- **PROBLEM REQUIREMENTS**
Copy the following records word for word and omit the pictures from your copy.

- **SOURCE RECORDS**
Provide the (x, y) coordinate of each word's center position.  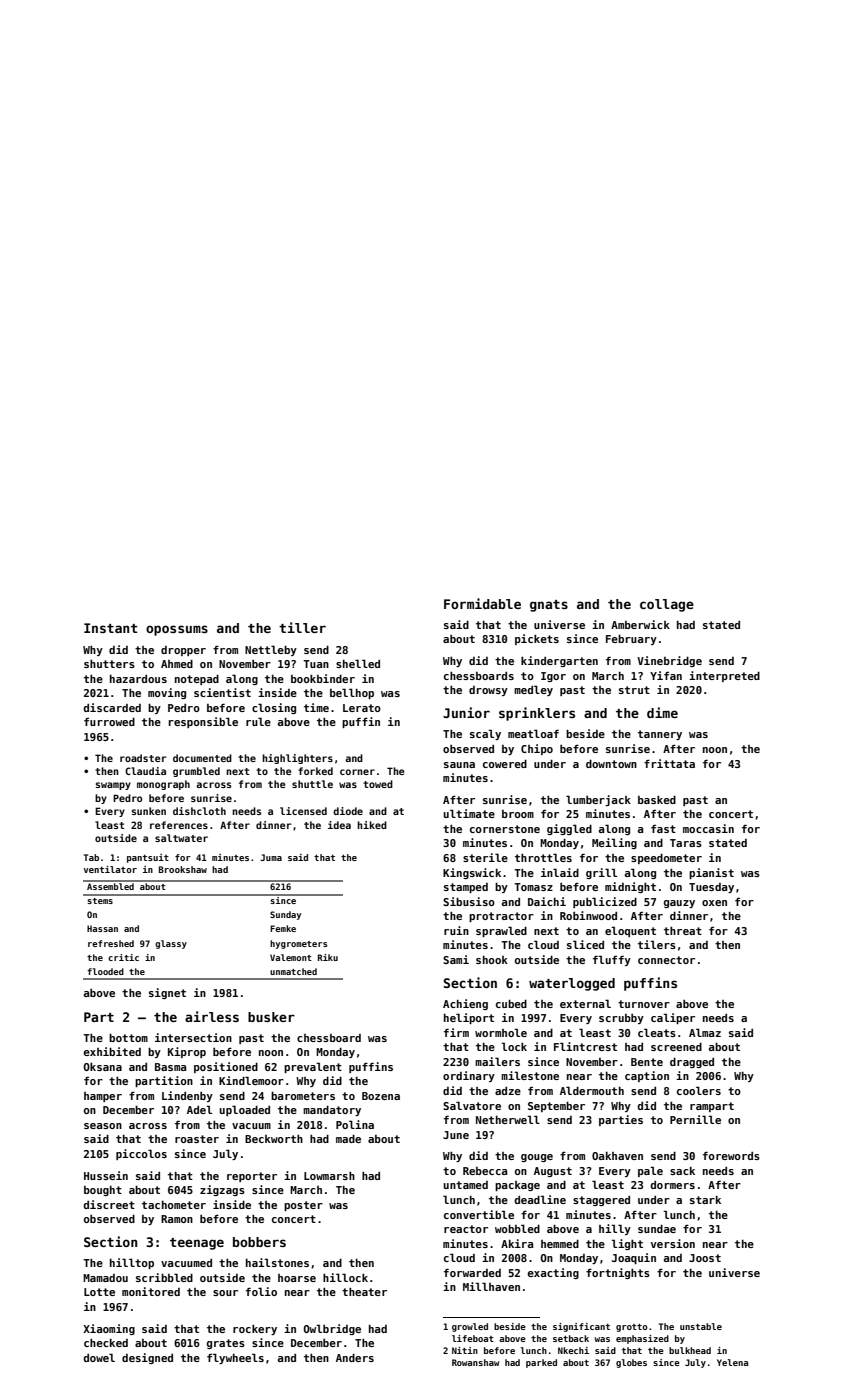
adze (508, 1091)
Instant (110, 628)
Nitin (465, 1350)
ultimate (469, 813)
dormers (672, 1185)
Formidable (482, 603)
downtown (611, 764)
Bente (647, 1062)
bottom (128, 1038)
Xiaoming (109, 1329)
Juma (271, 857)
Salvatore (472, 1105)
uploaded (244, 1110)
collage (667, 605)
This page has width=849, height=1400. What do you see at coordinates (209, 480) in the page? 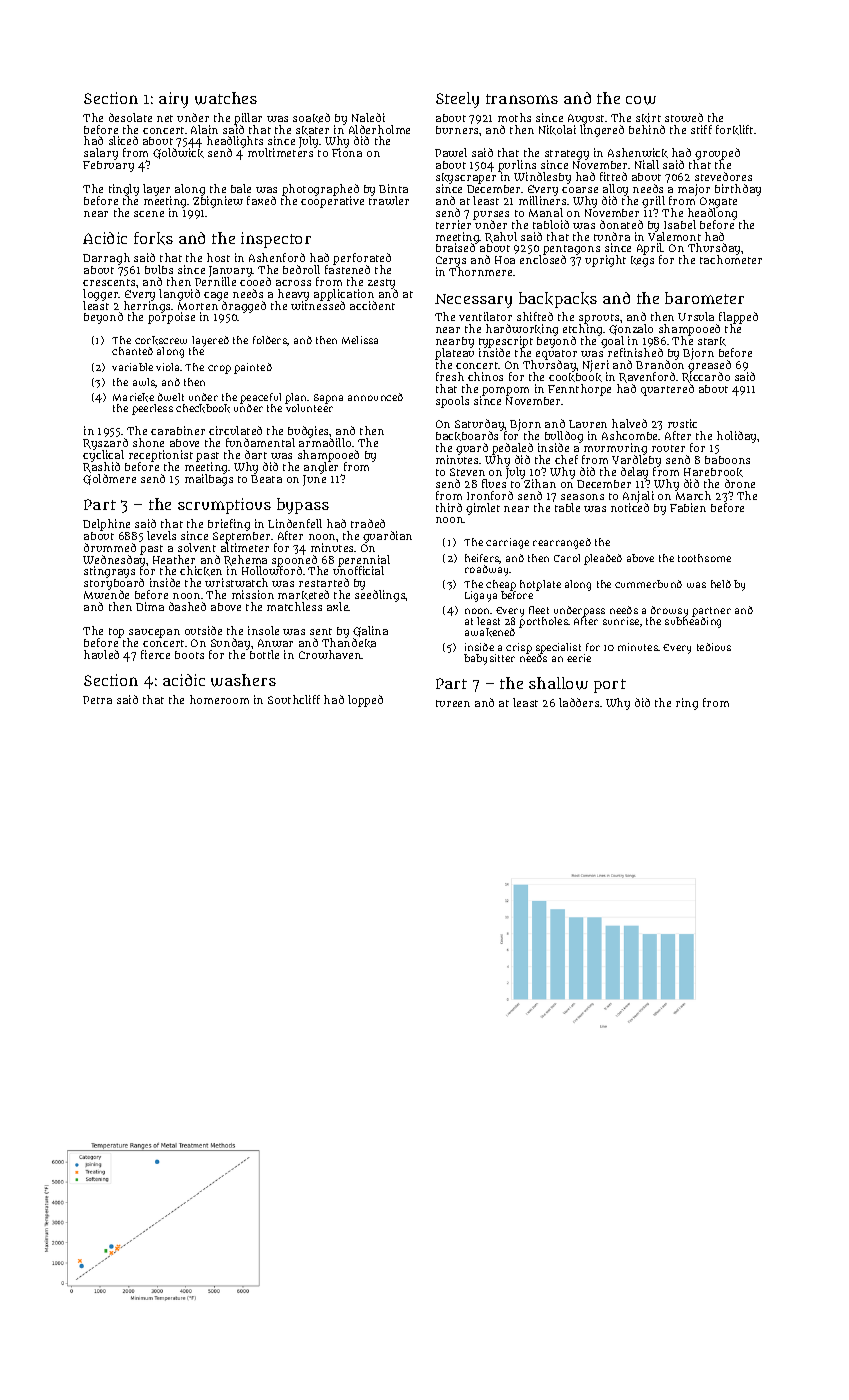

- **TASK RESULT**
Provide the (x, y) coordinate of each word's center position.  
adze (508, 1091)
Instant (110, 628)
Nitin (465, 1350)
ultimate (469, 813)
dormers (672, 1185)
Formidable (482, 603)
downtown (611, 764)
Bente (647, 1062)
bottom (128, 1038)
Xiaoming (109, 1329)
Juma (271, 857)
Salvatore (472, 1105)
uploaded (244, 1110)
collage (667, 605)
This page has width=849, height=1400. What do you see at coordinates (209, 480) in the page? 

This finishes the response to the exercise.